_Exercise_
Write the data out in full and word for word. Do not include images.

== Segment start ==

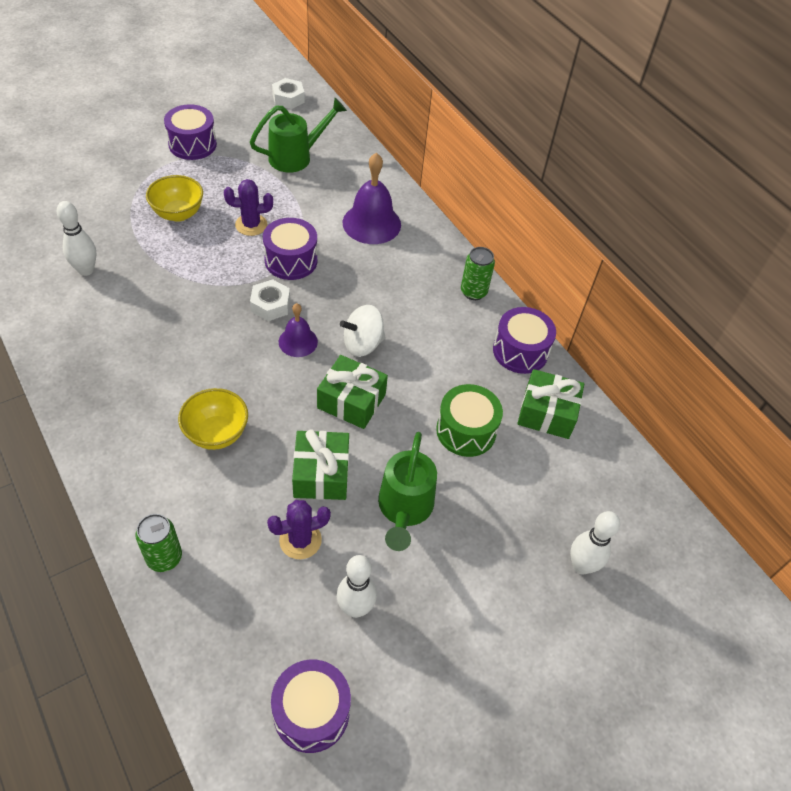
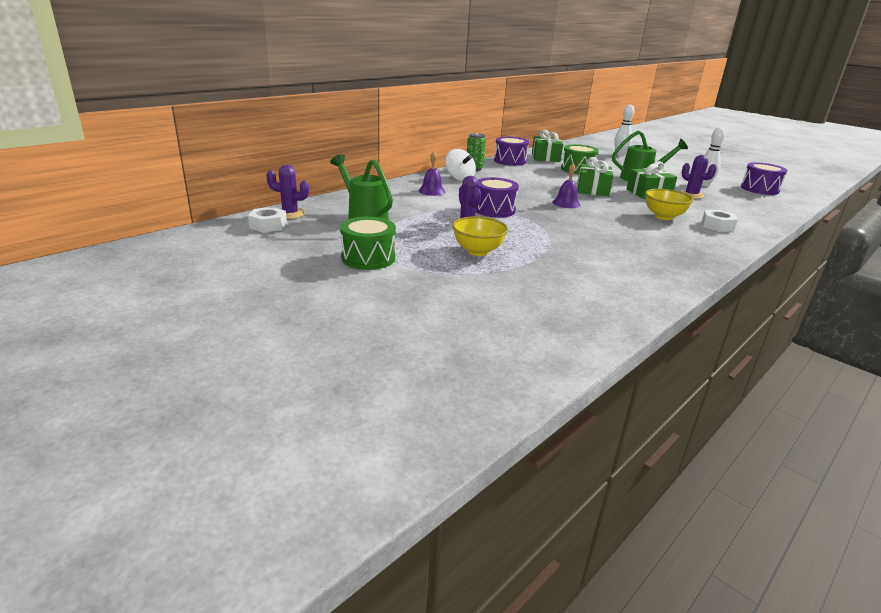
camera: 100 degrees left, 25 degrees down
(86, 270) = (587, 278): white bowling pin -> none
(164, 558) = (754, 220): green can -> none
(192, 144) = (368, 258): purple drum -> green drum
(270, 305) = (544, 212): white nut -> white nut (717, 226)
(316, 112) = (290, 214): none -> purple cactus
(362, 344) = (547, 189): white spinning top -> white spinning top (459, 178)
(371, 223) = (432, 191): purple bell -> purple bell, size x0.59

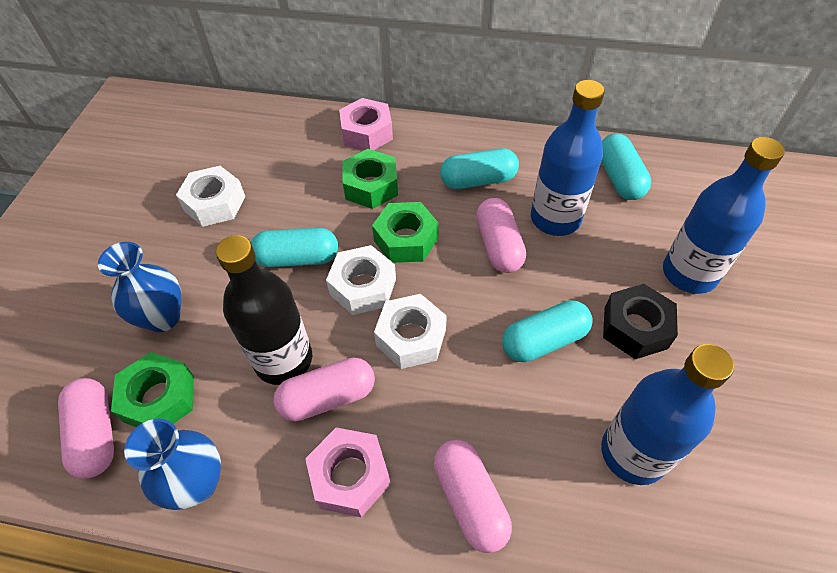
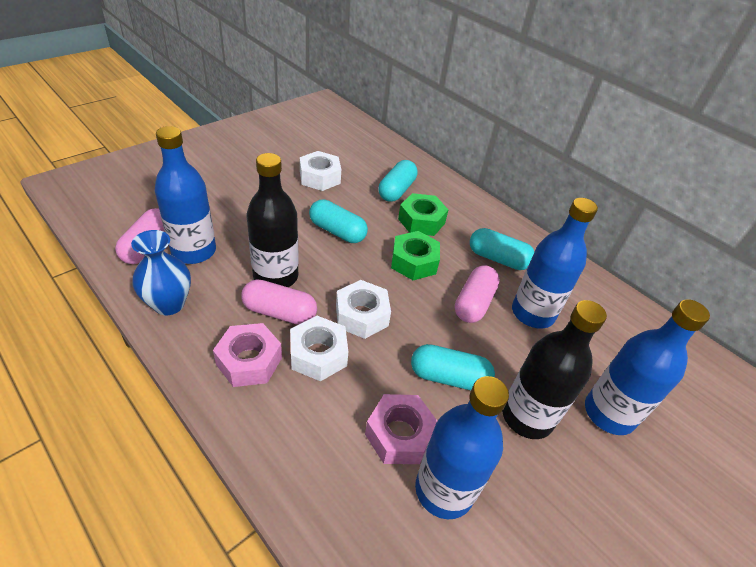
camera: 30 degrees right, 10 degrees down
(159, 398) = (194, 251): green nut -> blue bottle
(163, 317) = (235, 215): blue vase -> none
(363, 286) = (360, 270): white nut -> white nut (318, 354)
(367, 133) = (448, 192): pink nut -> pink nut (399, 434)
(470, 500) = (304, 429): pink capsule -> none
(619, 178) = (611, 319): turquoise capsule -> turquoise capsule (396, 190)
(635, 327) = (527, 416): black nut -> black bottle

== Segment end ==

_Response_
camera: 100 degrees left, 25 degrees down
(86, 270) = (587, 278): white bowling pin -> none
(164, 558) = (754, 220): green can -> none
(192, 144) = (368, 258): purple drum -> green drum
(270, 305) = (544, 212): white nut -> white nut (717, 226)
(316, 112) = (290, 214): none -> purple cactus
(362, 344) = (547, 189): white spinning top -> white spinning top (459, 178)
(371, 223) = (432, 191): purple bell -> purple bell, size x0.59

camera: 30 degrees right, 10 degrees down
(159, 398) = (194, 251): green nut -> blue bottle
(163, 317) = (235, 215): blue vase -> none
(363, 286) = (360, 270): white nut -> white nut (318, 354)
(367, 133) = (448, 192): pink nut -> pink nut (399, 434)
(470, 500) = (304, 429): pink capsule -> none
(619, 178) = (611, 319): turquoise capsule -> turquoise capsule (396, 190)
(635, 327) = (527, 416): black nut -> black bottle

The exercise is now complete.